===== Information =====

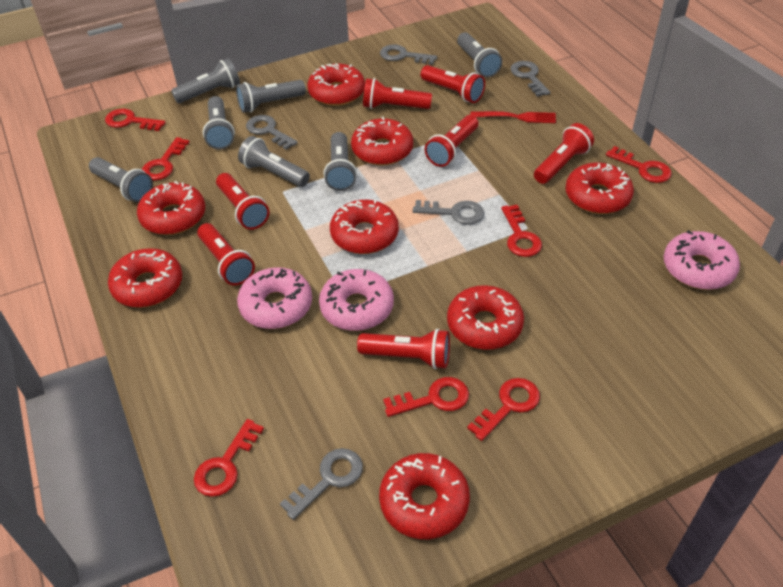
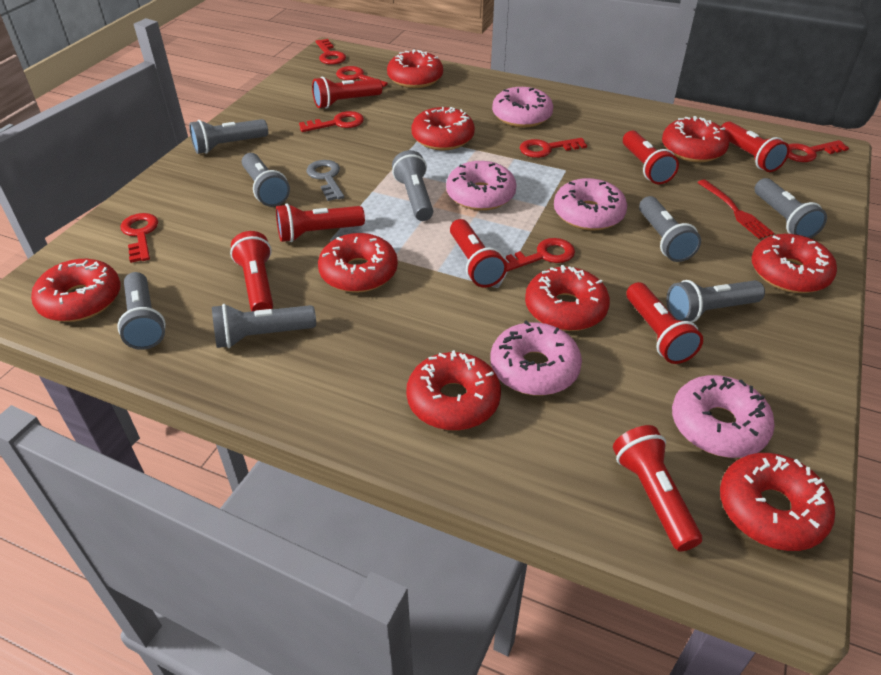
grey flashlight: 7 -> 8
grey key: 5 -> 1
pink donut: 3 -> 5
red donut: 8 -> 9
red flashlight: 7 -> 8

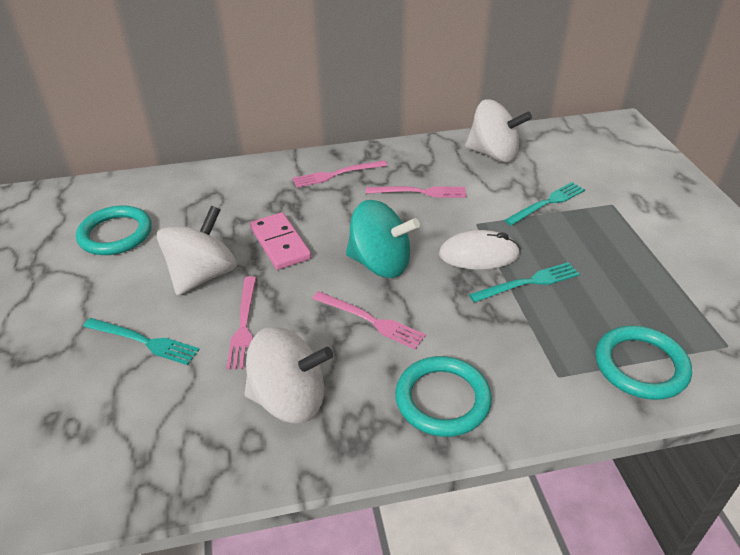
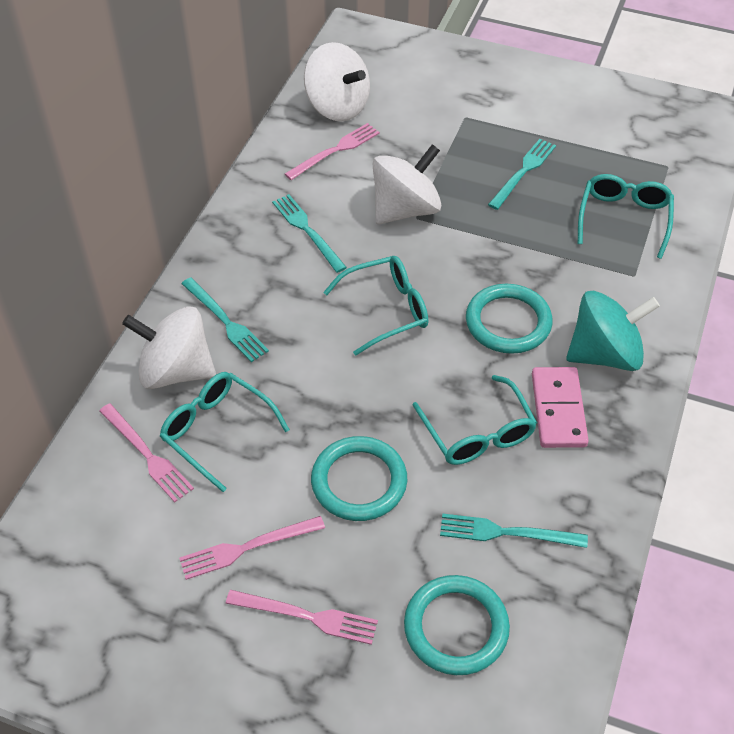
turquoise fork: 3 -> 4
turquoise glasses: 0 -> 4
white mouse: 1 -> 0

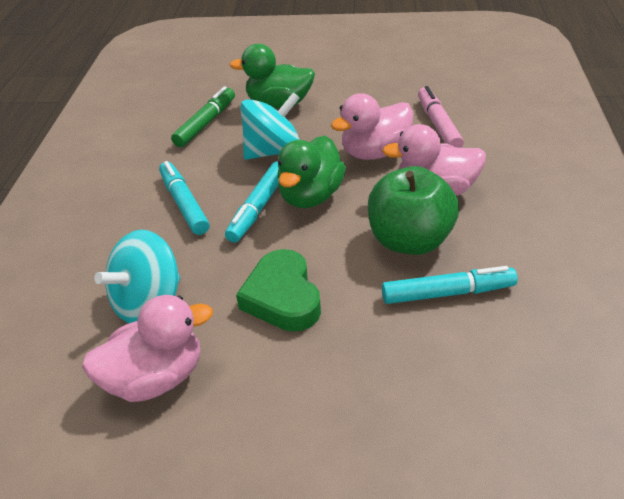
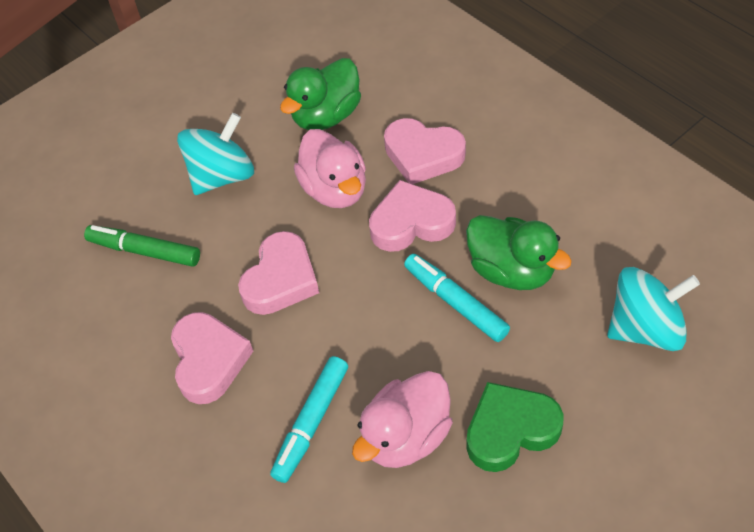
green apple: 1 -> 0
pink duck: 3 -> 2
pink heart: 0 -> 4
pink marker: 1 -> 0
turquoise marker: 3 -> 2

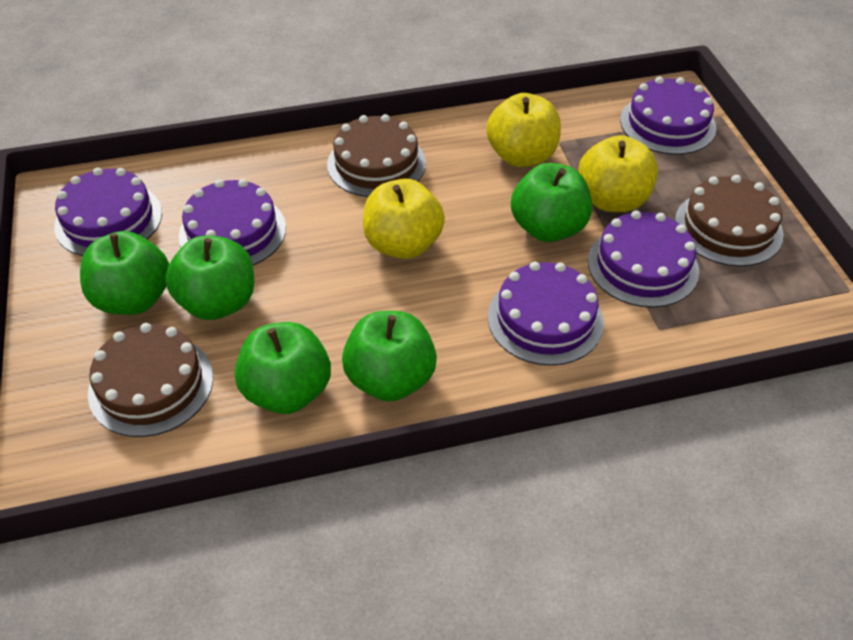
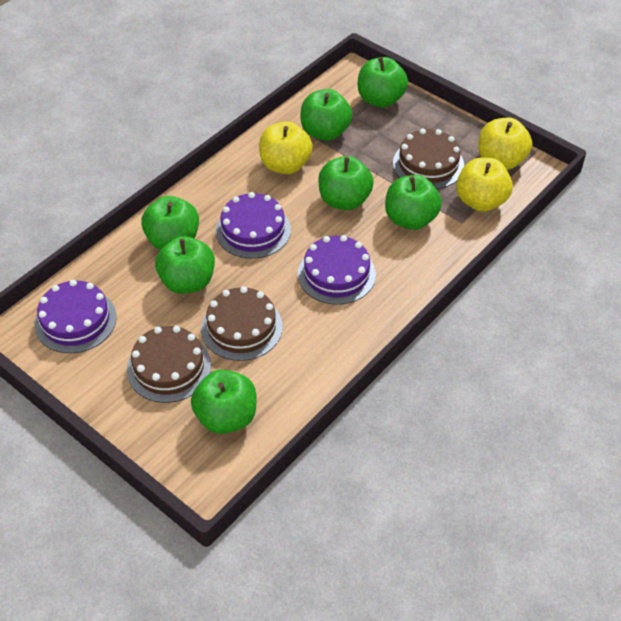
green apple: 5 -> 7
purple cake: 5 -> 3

=====

Among the entries above, tally each line with the string "turquoise" and state that figure only.

3